Required work:
When you copy the records that follow, please keep every word exactly as it is and leave out the pictures.

[Aerial scene parsing data]
════
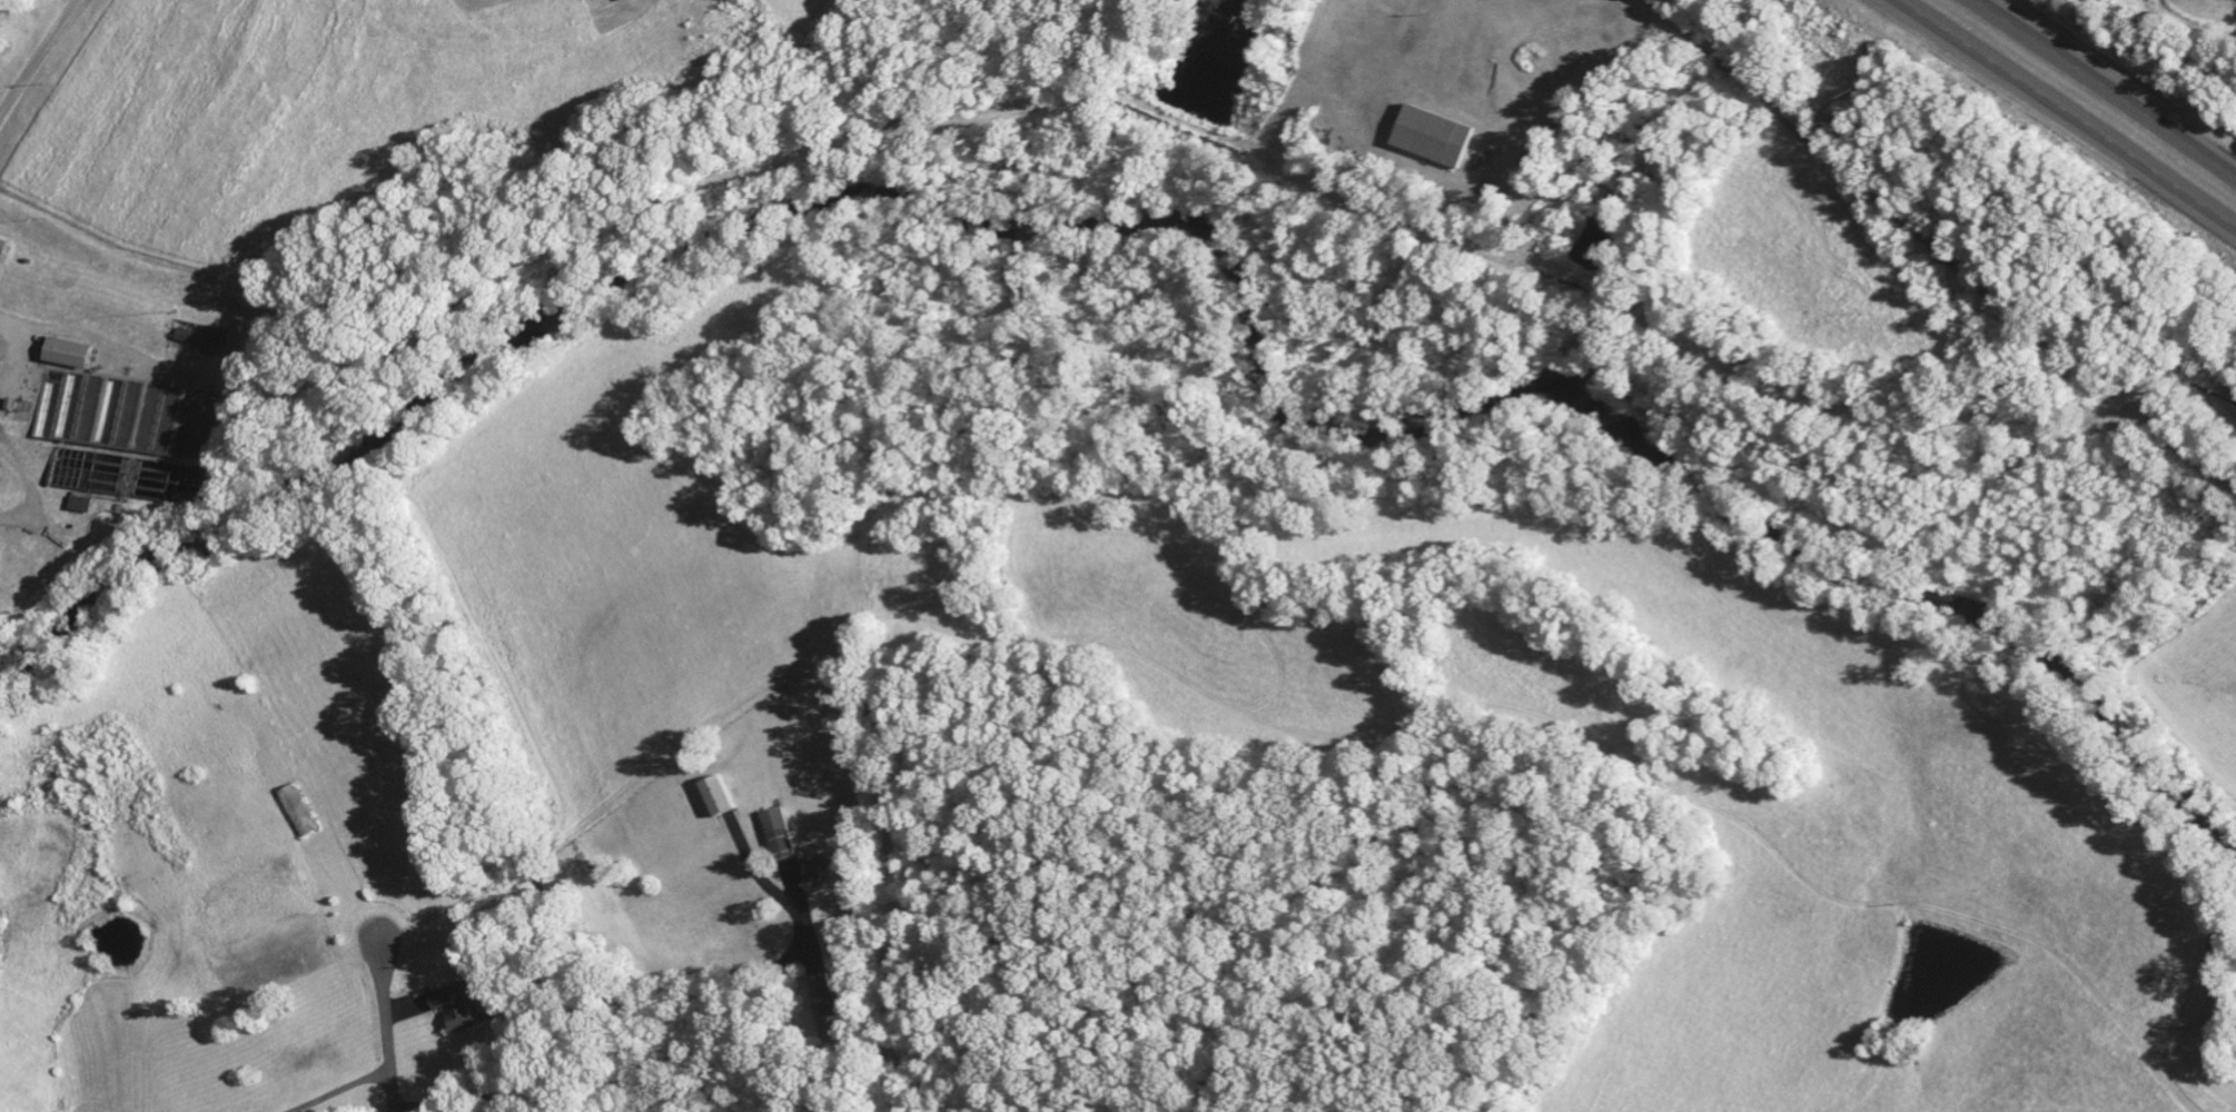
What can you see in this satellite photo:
building: (2204, 0)
building: (623, 2)
road: (2106, 86)
road: (2067, 112)
building: (1433, 139)
road: (1935, 247)
building: (2, 250)
building: (197, 342)
building: (66, 356)
building: (80, 508)
building: (720, 800)
building: (294, 810)
building: (779, 838)
building: (819, 877)
building: (826, 1003)
building: (459, 1010)
road: (390, 1041)

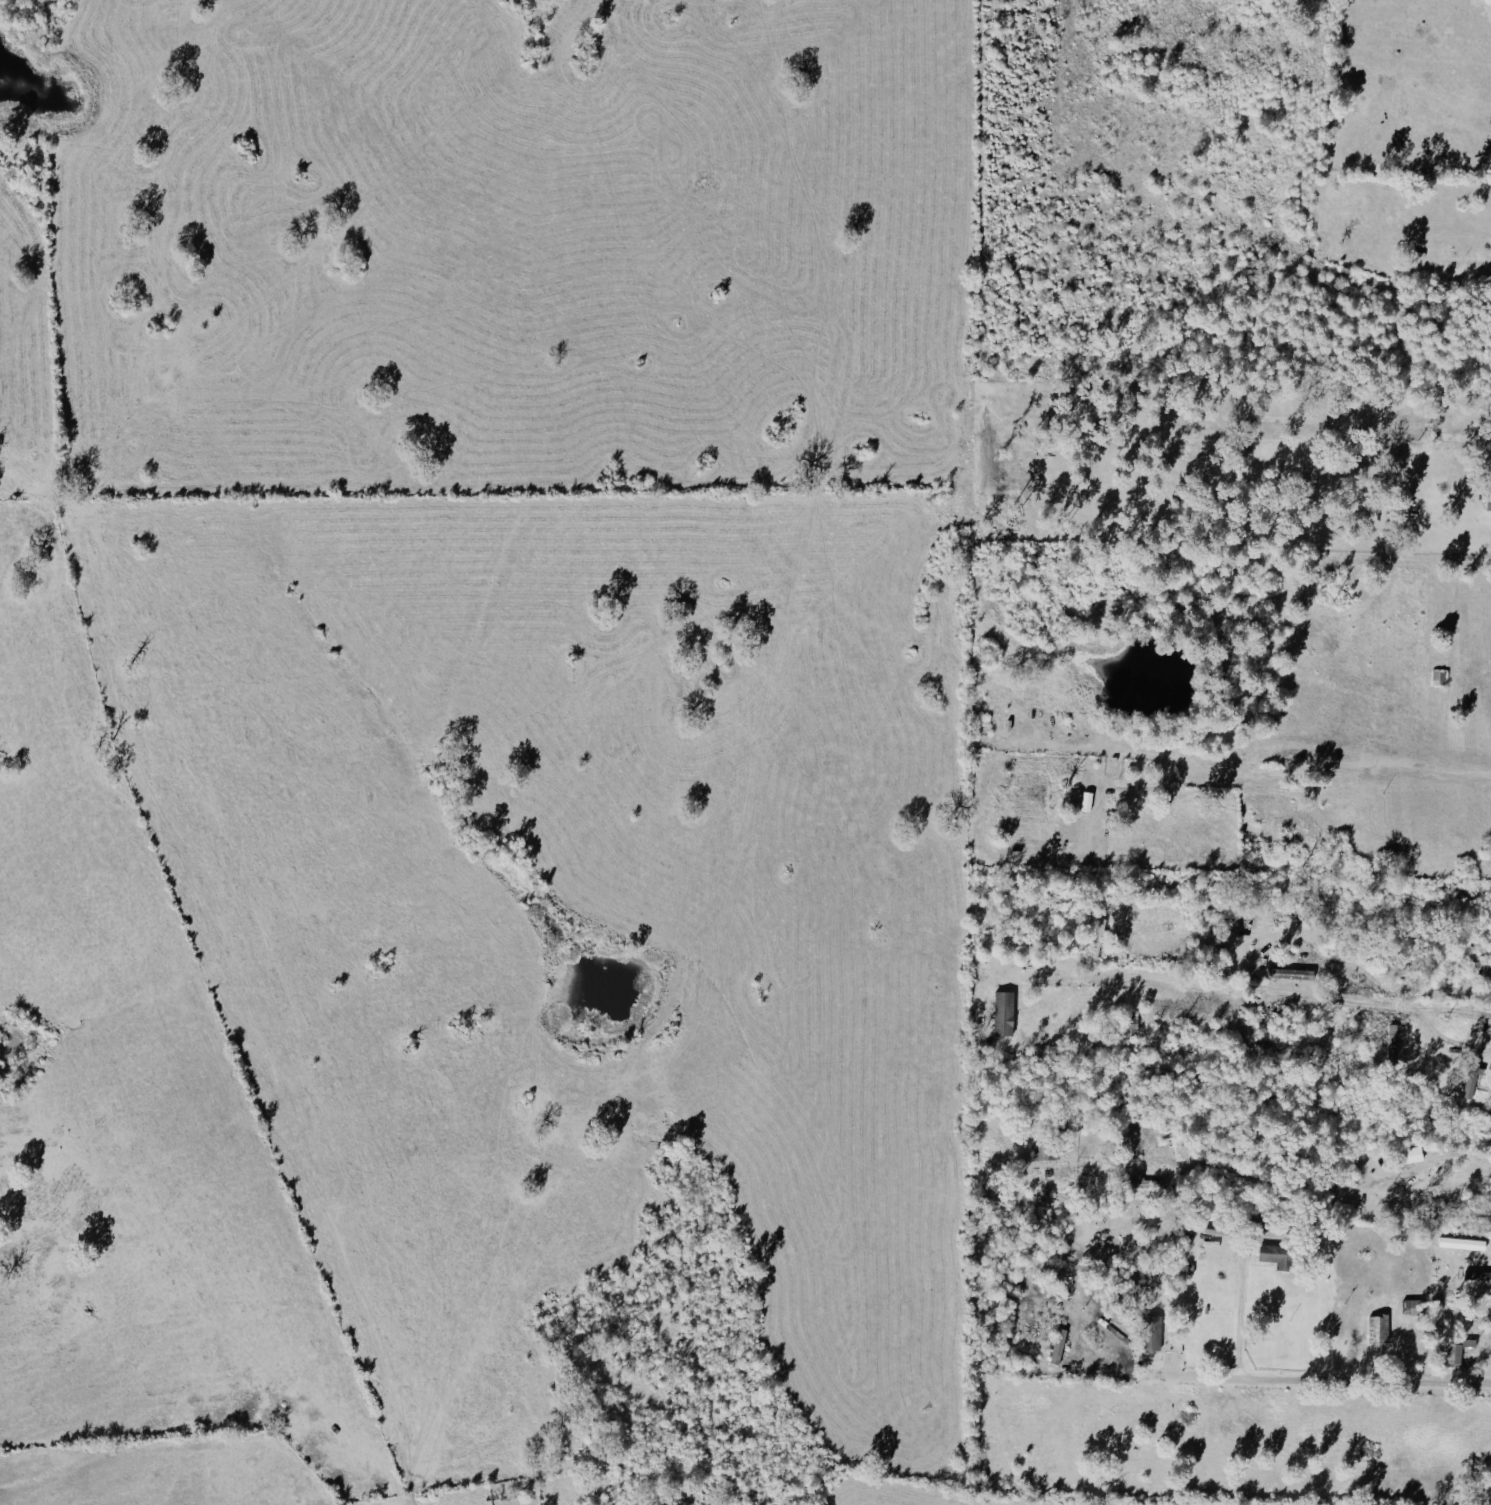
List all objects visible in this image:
road: (1466, 262)
road: (1310, 416)
building: (1488, 502)
road: (1285, 741)
building: (1290, 975)
road: (1276, 1000)
building: (1003, 1014)
building: (1129, 1023)
building: (1472, 1079)
building: (1412, 1154)
road: (1440, 1159)
building: (1461, 1243)
building: (1276, 1255)
road: (1239, 1321)
building: (1378, 1327)
building: (1151, 1332)
building: (1469, 1342)
building: (1058, 1346)
building: (1454, 1355)
road: (1280, 1378)

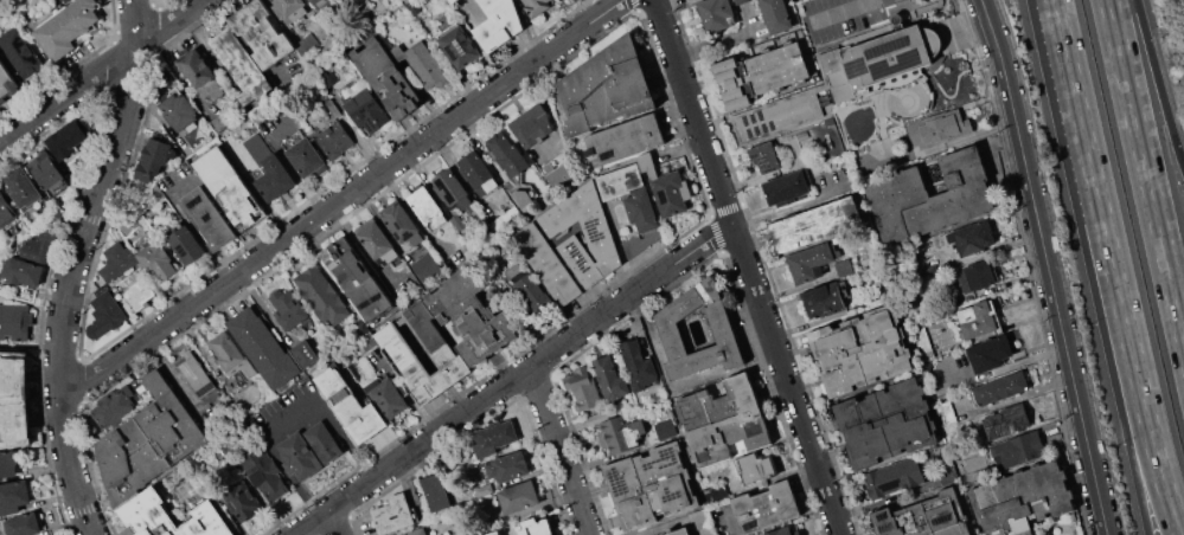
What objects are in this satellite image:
building: (690, 0)
building: (315, 1)
building: (454, 1)
building: (537, 6)
building: (291, 10)
road: (846, 11)
building: (716, 15)
building: (776, 15)
parking lot: (839, 16)
building: (499, 23)
building: (67, 28)
building: (262, 34)
road: (724, 43)
building: (460, 46)
road: (256, 54)
building: (20, 55)
building: (882, 62)
building: (422, 63)
building: (240, 66)
road: (99, 70)
building: (758, 74)
building: (200, 75)
building: (387, 78)
road: (1154, 82)
building: (7, 85)
building: (606, 88)
building: (931, 90)
road: (1079, 107)
building: (365, 109)
building: (179, 110)
building: (778, 116)
building: (532, 125)
building: (937, 129)
building: (335, 139)
building: (64, 140)
building: (625, 140)
building: (155, 154)
building: (508, 155)
building: (306, 157)
building: (764, 157)
road: (285, 159)
road: (1148, 162)
building: (268, 168)
building: (479, 172)
building: (46, 173)
building: (555, 174)
building: (621, 181)
building: (228, 187)
building: (667, 187)
building: (788, 188)
building: (23, 189)
building: (454, 189)
building: (523, 194)
road: (341, 198)
building: (928, 198)
road: (795, 204)
building: (428, 207)
building: (6, 209)
building: (641, 209)
road: (416, 218)
building: (505, 218)
building: (207, 219)
road: (187, 221)
building: (401, 224)
building: (815, 224)
building: (583, 234)
building: (974, 239)
building: (376, 240)
building: (43, 243)
building: (184, 244)
road: (366, 257)
building: (157, 260)
building: (812, 261)
building: (116, 263)
road: (73, 264)
building: (547, 264)
road: (1051, 266)
road: (750, 267)
building: (429, 268)
building: (21, 271)
building: (978, 275)
building: (356, 279)
building: (139, 294)
building: (532, 295)
building: (321, 296)
building: (824, 300)
building: (289, 310)
building: (105, 314)
building: (472, 316)
building: (980, 318)
building: (14, 322)
building: (671, 333)
road: (30, 344)
building: (264, 349)
building: (400, 351)
building: (862, 351)
building: (304, 353)
building: (989, 353)
building: (229, 358)
building: (637, 365)
road: (660, 365)
road: (1008, 365)
building: (195, 374)
road: (1126, 374)
road: (1140, 374)
road: (515, 377)
building: (610, 379)
building: (1000, 387)
building: (582, 391)
building: (388, 397)
building: (122, 402)
building: (14, 403)
building: (352, 406)
building: (944, 412)
road: (327, 413)
building: (1002, 421)
building: (726, 422)
building: (887, 423)
building: (663, 428)
building: (620, 434)
building: (492, 439)
building: (151, 440)
building: (324, 442)
building: (1015, 449)
road: (561, 450)
building: (299, 456)
building: (7, 465)
building: (508, 467)
building: (755, 468)
building: (265, 474)
building: (893, 478)
building: (652, 487)
building: (436, 492)
building: (14, 495)
building: (518, 497)
building: (243, 501)
building: (1019, 501)
building: (764, 507)
building: (145, 513)
building: (394, 515)
building: (925, 516)
road: (336, 522)
building: (23, 524)
building: (527, 528)
building: (786, 530)
building: (416, 532)
building: (680, 532)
════
Answer space:
What can you see in this satellite photo:
building: (2204, 0)
building: (623, 2)
road: (2106, 86)
road: (2067, 112)
building: (1433, 139)
road: (1935, 247)
building: (2, 250)
building: (197, 342)
building: (66, 356)
building: (80, 508)
building: (720, 800)
building: (294, 810)
building: (779, 838)
building: (819, 877)
building: (826, 1003)
building: (459, 1010)
road: (390, 1041)

List all objects visible in this image:
road: (1466, 262)
road: (1310, 416)
building: (1488, 502)
road: (1285, 741)
building: (1290, 975)
road: (1276, 1000)
building: (1003, 1014)
building: (1129, 1023)
building: (1472, 1079)
building: (1412, 1154)
road: (1440, 1159)
building: (1461, 1243)
building: (1276, 1255)
road: (1239, 1321)
building: (1378, 1327)
building: (1151, 1332)
building: (1469, 1342)
building: (1058, 1346)
building: (1454, 1355)
road: (1280, 1378)

What objects are in this satellite image:
building: (690, 0)
building: (315, 1)
building: (454, 1)
building: (537, 6)
building: (291, 10)
road: (846, 11)
building: (716, 15)
building: (776, 15)
parking lot: (839, 16)
building: (499, 23)
building: (67, 28)
building: (262, 34)
road: (724, 43)
building: (460, 46)
road: (256, 54)
building: (20, 55)
building: (882, 62)
building: (422, 63)
building: (240, 66)
road: (99, 70)
building: (758, 74)
building: (200, 75)
building: (387, 78)
road: (1154, 82)
building: (7, 85)
building: (606, 88)
building: (931, 90)
road: (1079, 107)
building: (365, 109)
building: (179, 110)
building: (778, 116)
building: (532, 125)
building: (937, 129)
building: (335, 139)
building: (64, 140)
building: (625, 140)
building: (155, 154)
building: (508, 155)
building: (306, 157)
building: (764, 157)
road: (285, 159)
road: (1148, 162)
building: (268, 168)
building: (479, 172)
building: (46, 173)
building: (555, 174)
building: (621, 181)
building: (228, 187)
building: (667, 187)
building: (788, 188)
building: (23, 189)
building: (454, 189)
building: (523, 194)
road: (341, 198)
building: (928, 198)
road: (795, 204)
building: (428, 207)
building: (6, 209)
building: (641, 209)
road: (416, 218)
building: (505, 218)
building: (207, 219)
road: (187, 221)
building: (401, 224)
building: (815, 224)
building: (583, 234)
building: (974, 239)
building: (376, 240)
building: (43, 243)
building: (184, 244)
road: (366, 257)
building: (157, 260)
building: (812, 261)
building: (116, 263)
road: (73, 264)
building: (547, 264)
road: (1051, 266)
road: (750, 267)
building: (429, 268)
building: (21, 271)
building: (978, 275)
building: (356, 279)
building: (139, 294)
building: (532, 295)
building: (321, 296)
building: (824, 300)
building: (289, 310)
building: (105, 314)
building: (472, 316)
building: (980, 318)
building: (14, 322)
building: (671, 333)
road: (30, 344)
building: (264, 349)
building: (400, 351)
building: (862, 351)
building: (304, 353)
building: (989, 353)
building: (229, 358)
building: (637, 365)
road: (660, 365)
road: (1008, 365)
building: (195, 374)
road: (1126, 374)
road: (1140, 374)
road: (515, 377)
building: (610, 379)
building: (1000, 387)
building: (582, 391)
building: (388, 397)
building: (122, 402)
building: (14, 403)
building: (352, 406)
building: (944, 412)
road: (327, 413)
building: (1002, 421)
building: (726, 422)
building: (887, 423)
building: (663, 428)
building: (620, 434)
building: (492, 439)
building: (151, 440)
building: (324, 442)
building: (1015, 449)
road: (561, 450)
building: (299, 456)
building: (7, 465)
building: (508, 467)
building: (755, 468)
building: (265, 474)
building: (893, 478)
building: (652, 487)
building: (436, 492)
building: (14, 495)
building: (518, 497)
building: (243, 501)
building: (1019, 501)
building: (764, 507)
building: (145, 513)
building: (394, 515)
building: (925, 516)
road: (336, 522)
building: (23, 524)
building: (527, 528)
building: (786, 530)
building: (416, 532)
building: (680, 532)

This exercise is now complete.